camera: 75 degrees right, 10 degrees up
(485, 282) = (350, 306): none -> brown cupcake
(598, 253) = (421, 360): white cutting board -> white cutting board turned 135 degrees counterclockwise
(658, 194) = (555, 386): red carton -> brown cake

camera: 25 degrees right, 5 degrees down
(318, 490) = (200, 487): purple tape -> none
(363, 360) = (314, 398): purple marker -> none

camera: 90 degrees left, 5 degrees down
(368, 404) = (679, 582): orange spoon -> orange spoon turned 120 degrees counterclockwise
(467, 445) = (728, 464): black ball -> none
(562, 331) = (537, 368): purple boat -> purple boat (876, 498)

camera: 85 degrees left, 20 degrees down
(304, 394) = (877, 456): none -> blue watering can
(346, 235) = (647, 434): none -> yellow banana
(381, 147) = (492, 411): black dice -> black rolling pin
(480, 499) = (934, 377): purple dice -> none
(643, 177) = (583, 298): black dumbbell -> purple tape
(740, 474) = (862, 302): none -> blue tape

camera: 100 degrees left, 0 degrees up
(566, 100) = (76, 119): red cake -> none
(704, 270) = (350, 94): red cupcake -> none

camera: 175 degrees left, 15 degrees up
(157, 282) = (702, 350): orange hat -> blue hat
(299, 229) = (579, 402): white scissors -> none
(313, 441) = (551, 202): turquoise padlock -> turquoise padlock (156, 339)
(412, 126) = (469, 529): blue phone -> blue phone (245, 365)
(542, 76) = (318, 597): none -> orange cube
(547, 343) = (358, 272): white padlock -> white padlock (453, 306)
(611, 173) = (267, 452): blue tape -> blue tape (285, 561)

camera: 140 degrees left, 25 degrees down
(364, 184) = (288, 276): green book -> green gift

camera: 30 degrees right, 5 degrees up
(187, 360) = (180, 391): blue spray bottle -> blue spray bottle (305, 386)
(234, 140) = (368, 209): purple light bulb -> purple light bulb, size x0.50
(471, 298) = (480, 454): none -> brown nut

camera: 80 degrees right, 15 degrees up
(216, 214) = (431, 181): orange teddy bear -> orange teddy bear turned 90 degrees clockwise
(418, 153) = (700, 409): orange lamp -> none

******************************

▶ [What to work on]:
Write the number of lines in the data above that contain the word "purple", and add nothing to it.

▶ [Answer box]:
6